Please reproduce all of the rows below verbatim, without changing anything.

* Task data

__________

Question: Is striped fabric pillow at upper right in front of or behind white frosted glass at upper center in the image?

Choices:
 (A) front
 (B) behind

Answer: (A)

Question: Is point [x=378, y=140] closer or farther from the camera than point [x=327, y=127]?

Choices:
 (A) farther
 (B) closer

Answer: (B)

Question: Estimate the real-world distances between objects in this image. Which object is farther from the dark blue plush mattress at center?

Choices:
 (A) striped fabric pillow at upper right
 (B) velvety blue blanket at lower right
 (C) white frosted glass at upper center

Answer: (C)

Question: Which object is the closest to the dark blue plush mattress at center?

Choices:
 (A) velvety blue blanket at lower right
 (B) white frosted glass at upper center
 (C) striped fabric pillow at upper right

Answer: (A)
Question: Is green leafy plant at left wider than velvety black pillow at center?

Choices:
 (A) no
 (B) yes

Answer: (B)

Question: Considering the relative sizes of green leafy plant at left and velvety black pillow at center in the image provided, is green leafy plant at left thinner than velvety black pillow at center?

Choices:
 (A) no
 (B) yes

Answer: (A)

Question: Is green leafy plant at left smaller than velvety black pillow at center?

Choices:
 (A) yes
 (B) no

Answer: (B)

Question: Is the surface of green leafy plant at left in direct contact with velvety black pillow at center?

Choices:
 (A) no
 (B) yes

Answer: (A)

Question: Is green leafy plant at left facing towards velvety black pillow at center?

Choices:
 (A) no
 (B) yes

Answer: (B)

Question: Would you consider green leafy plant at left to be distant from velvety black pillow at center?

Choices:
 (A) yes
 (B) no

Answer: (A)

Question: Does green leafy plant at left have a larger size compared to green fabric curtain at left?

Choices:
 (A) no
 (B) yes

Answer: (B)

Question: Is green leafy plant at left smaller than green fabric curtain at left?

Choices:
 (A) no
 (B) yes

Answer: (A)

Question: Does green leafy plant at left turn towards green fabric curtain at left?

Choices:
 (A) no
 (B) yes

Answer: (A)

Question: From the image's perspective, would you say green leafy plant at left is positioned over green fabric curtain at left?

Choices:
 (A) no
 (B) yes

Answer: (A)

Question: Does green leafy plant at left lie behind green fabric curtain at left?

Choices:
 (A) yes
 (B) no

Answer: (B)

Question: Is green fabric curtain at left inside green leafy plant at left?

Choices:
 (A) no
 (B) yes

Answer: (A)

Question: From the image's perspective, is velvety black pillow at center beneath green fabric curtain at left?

__________

* Expected answer
Question: Is striped fabric pillow at upper right in front of or behind white frosted glass at upper center in the image?

Choices:
 (A) front
 (B) behind

Answer: (A)

Question: Is point [x=378, y=140] closer or farther from the camera than point [x=327, y=127]?

Choices:
 (A) farther
 (B) closer

Answer: (B)

Question: Estimate the real-world distances between objects in this image. Which object is farther from the dark blue plush mattress at center?

Choices:
 (A) striped fabric pillow at upper right
 (B) velvety blue blanket at lower right
 (C) white frosted glass at upper center

Answer: (C)

Question: Which object is the closest to the dark blue plush mattress at center?

Choices:
 (A) velvety blue blanket at lower right
 (B) white frosted glass at upper center
 (C) striped fabric pillow at upper right

Answer: (A)
Question: Is green leafy plant at left wider than velvety black pillow at center?

Choices:
 (A) no
 (B) yes

Answer: (B)

Question: Considering the relative sizes of green leafy plant at left and velvety black pillow at center in the image provided, is green leafy plant at left thinner than velvety black pillow at center?

Choices:
 (A) no
 (B) yes

Answer: (A)

Question: Is green leafy plant at left smaller than velvety black pillow at center?

Choices:
 (A) yes
 (B) no

Answer: (B)

Question: Is the surface of green leafy plant at left in direct contact with velvety black pillow at center?

Choices:
 (A) no
 (B) yes

Answer: (A)

Question: Is green leafy plant at left facing towards velvety black pillow at center?

Choices:
 (A) no
 (B) yes

Answer: (B)

Question: Would you consider green leafy plant at left to be distant from velvety black pillow at center?

Choices:
 (A) yes
 (B) no

Answer: (A)

Question: Does green leafy plant at left have a larger size compared to green fabric curtain at left?

Choices:
 (A) no
 (B) yes

Answer: (B)

Question: Is green leafy plant at left smaller than green fabric curtain at left?

Choices:
 (A) no
 (B) yes

Answer: (A)

Question: Does green leafy plant at left turn towards green fabric curtain at left?

Choices:
 (A) no
 (B) yes

Answer: (A)

Question: From the image's perspective, would you say green leafy plant at left is positioned over green fabric curtain at left?

Choices:
 (A) no
 (B) yes

Answer: (A)

Question: Does green leafy plant at left lie behind green fabric curtain at left?

Choices:
 (A) yes
 (B) no

Answer: (B)

Question: Is green fabric curtain at left inside green leafy plant at left?

Choices:
 (A) no
 (B) yes

Answer: (A)

Question: From the image's perspective, is velvety black pillow at center beneath green fabric curtain at left?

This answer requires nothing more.